- What you need to do
Print the lines that run from the line with "D2: LED (A 5V, K N22) -> LED (A N22, K 5V)" to the line with "TR4: NPN (B", keeping both end lines, exactly as they appear in the entries below, and nothing else.

*** Opening of Supplied data ***

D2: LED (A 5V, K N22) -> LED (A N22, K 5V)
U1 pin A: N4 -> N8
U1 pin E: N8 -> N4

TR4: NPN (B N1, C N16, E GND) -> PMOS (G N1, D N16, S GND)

*** Close of Supplied data ***
*** Opening of Supplied data ***

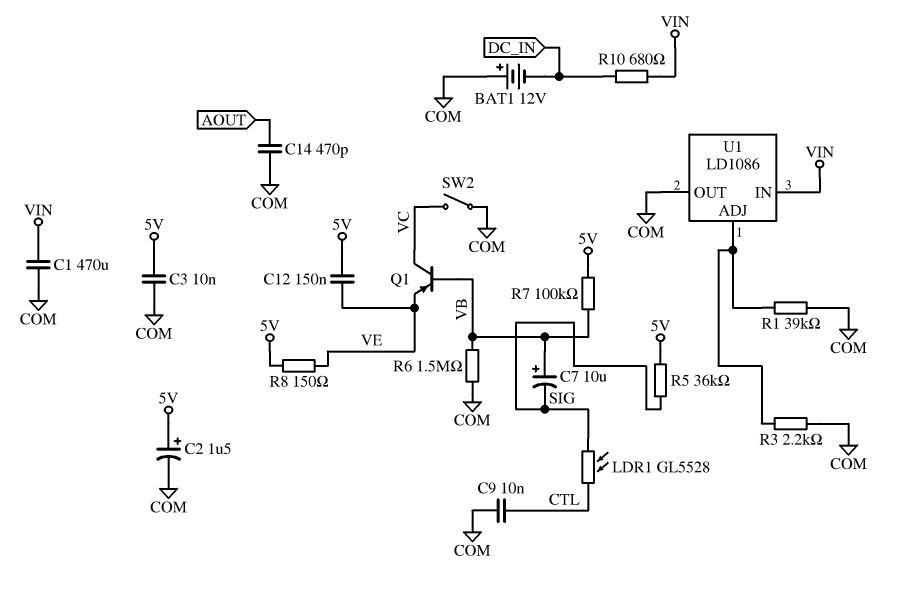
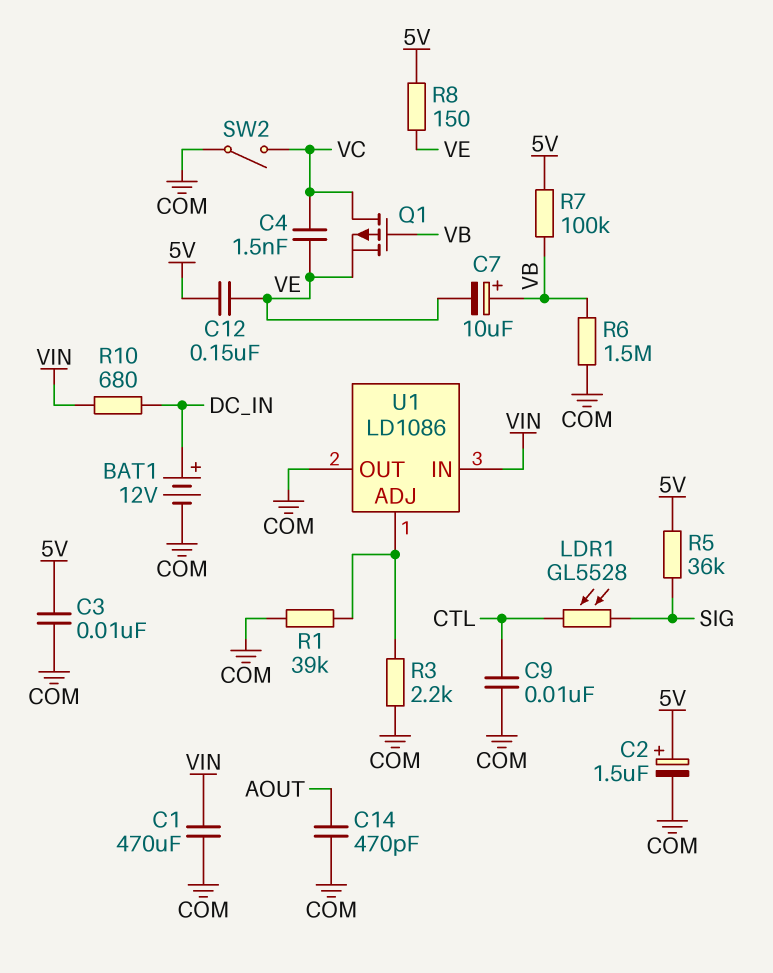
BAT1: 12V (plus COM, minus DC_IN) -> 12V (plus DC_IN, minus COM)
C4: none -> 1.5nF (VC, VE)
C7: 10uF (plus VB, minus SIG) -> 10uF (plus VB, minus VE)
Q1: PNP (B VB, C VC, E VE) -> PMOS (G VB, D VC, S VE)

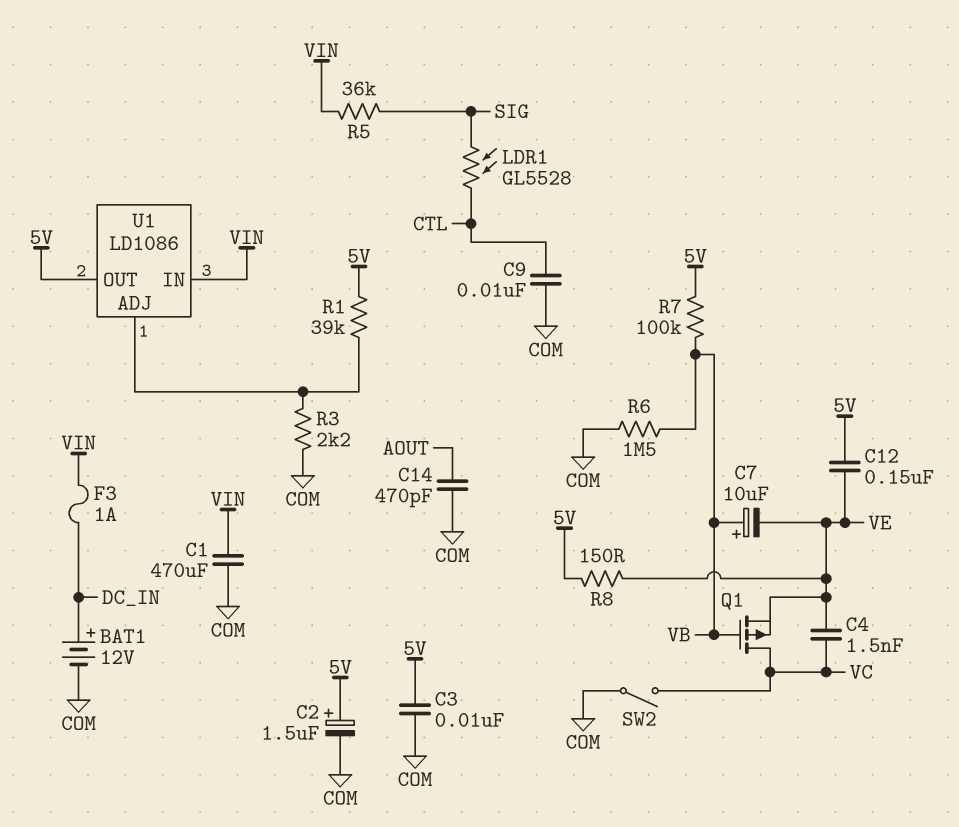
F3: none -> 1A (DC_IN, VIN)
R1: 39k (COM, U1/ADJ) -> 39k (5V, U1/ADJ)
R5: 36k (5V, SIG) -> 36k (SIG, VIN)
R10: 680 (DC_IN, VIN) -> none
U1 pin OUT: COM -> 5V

*** Close of Supplied data ***
*** Opening of Supplied data ***

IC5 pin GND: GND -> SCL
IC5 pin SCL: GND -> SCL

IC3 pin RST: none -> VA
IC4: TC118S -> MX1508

*** Close of Supplied data ***

- Written response
D2: LED (A 5V, K N22) -> LED (A N22, K 5V)
U1 pin A: N4 -> N8
U1 pin E: N8 -> N4

TR4: NPN (B N1, C N16, E GND) -> PMOS (G N1, D N16, S GND)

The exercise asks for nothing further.